» Try it
Please show each line of the listing where "left" is present.

» Dataset extract
· · ·

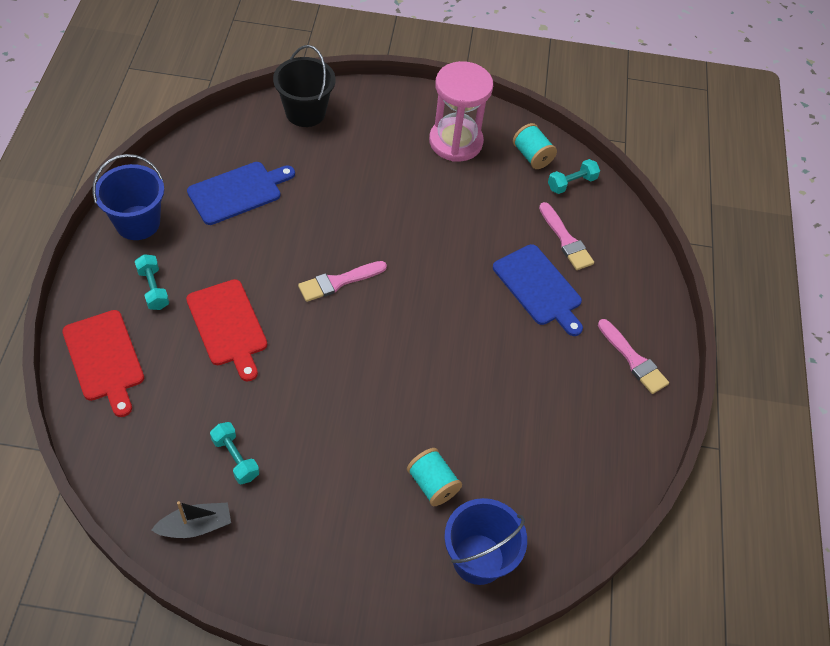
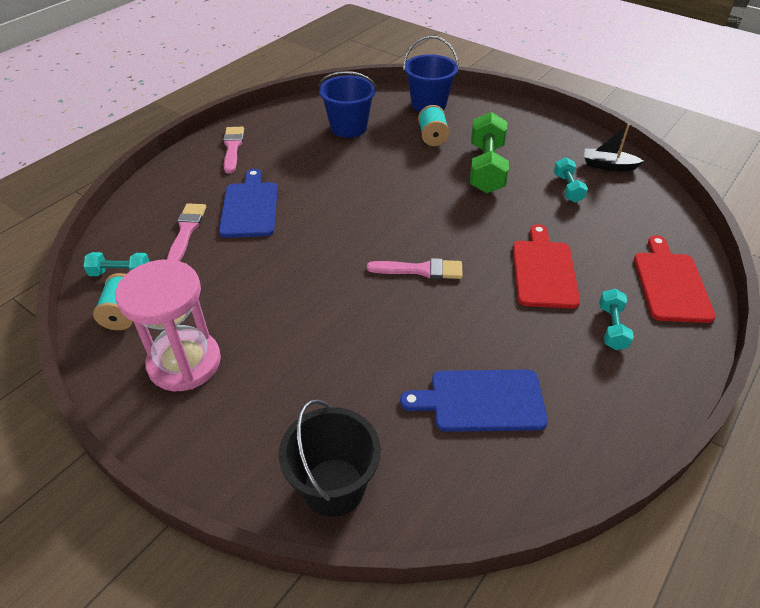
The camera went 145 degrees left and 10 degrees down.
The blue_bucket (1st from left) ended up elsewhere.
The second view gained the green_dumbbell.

· · ·

» Task solution
The camera went 145 degrees left and 10 degrees down.
The blue_bucket (1st from left) ended up elsewhere.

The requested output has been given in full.